__Task to complete__
Every line that contains the word "trophy" should be copied from the records below.

Object correspondence data:
=== Section Start ===

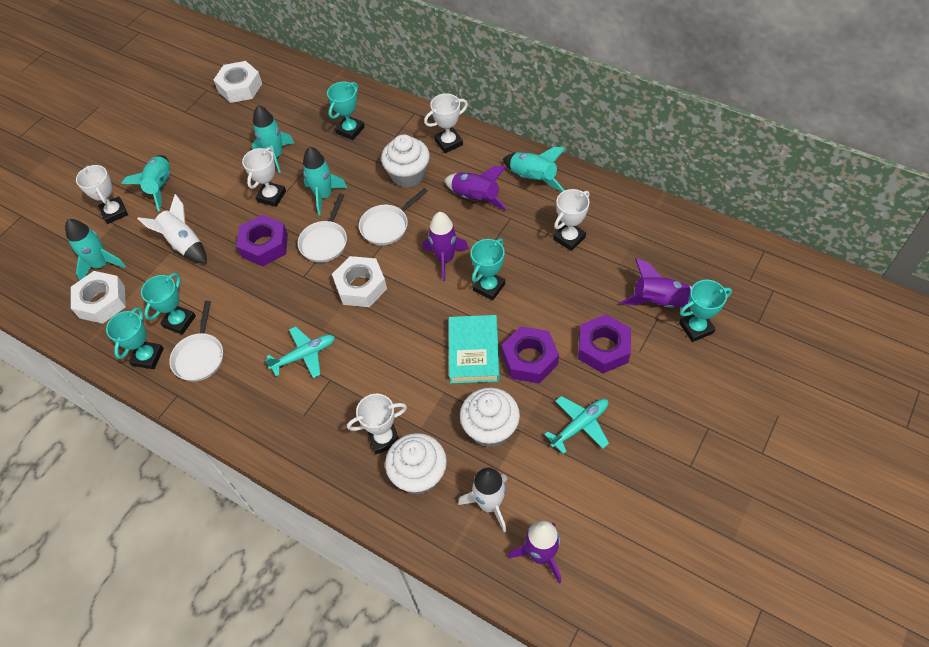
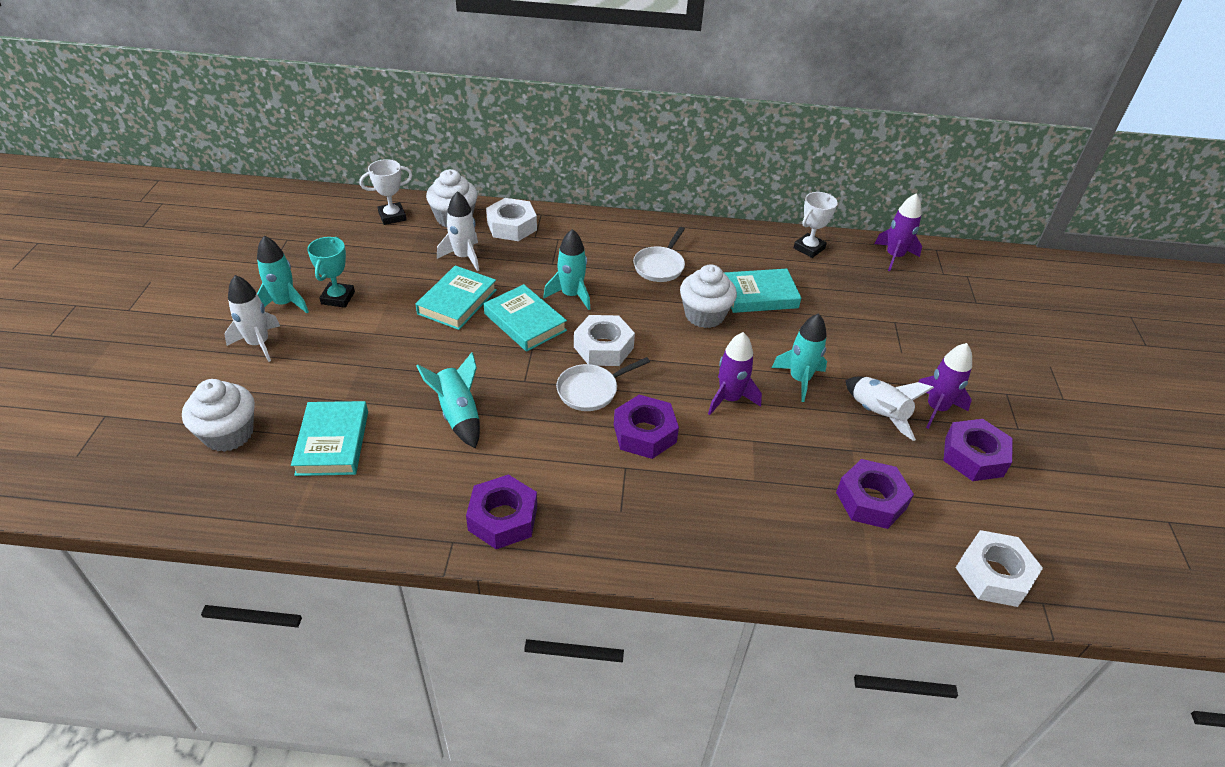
purple nut: 3 -> 4
purple rocket: 4 -> 3
turquoise book: 1 -> 4
turquoise plane: 2 -> 0
turquoise rocket: 5 -> 4
turquoise trophy: 5 -> 1
white pan: 3 -> 2
white rocket: 2 -> 3
white trophy: 5 -> 2

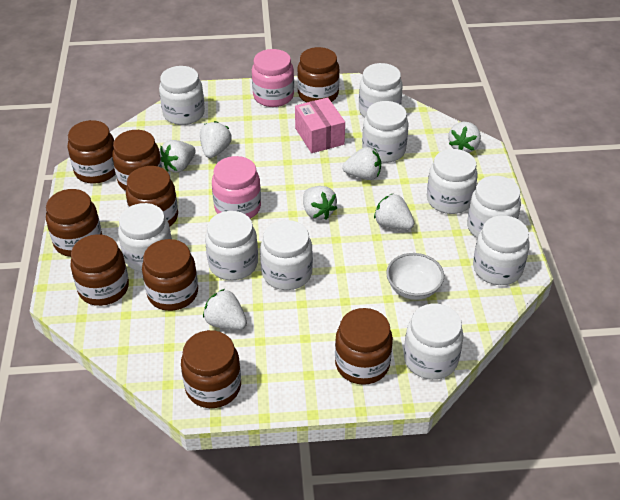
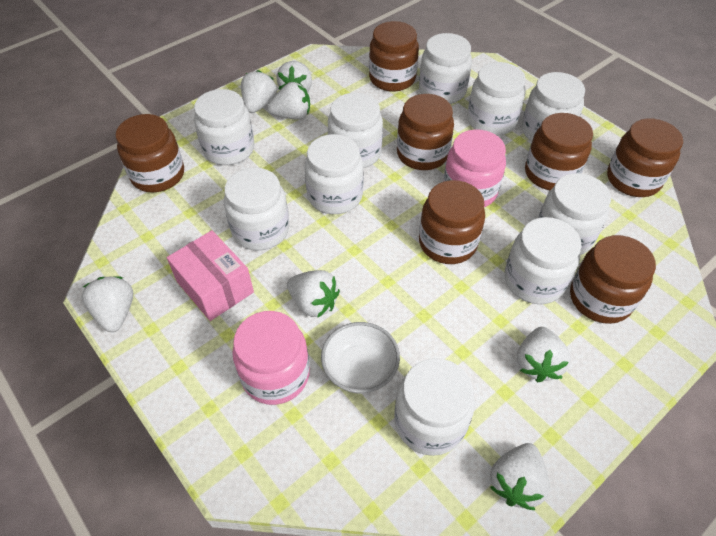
brown jar: 9 -> 7

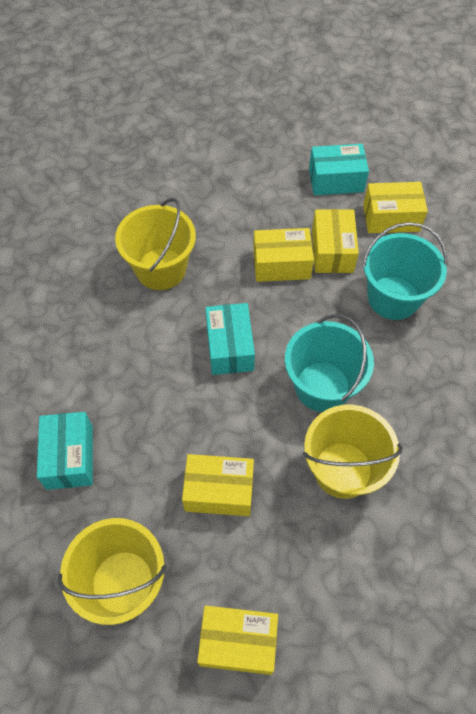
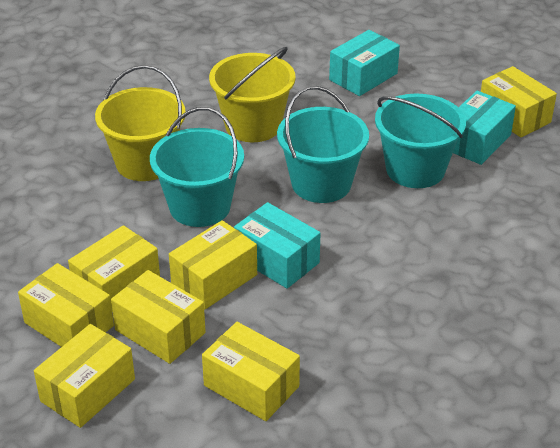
turquoise bucket: 2 -> 3
yellow box: 5 -> 7
yellow bucket: 3 -> 2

=== Section End ===

__Answer to this problem__
turquoise trophy: 5 -> 1
white trophy: 5 -> 2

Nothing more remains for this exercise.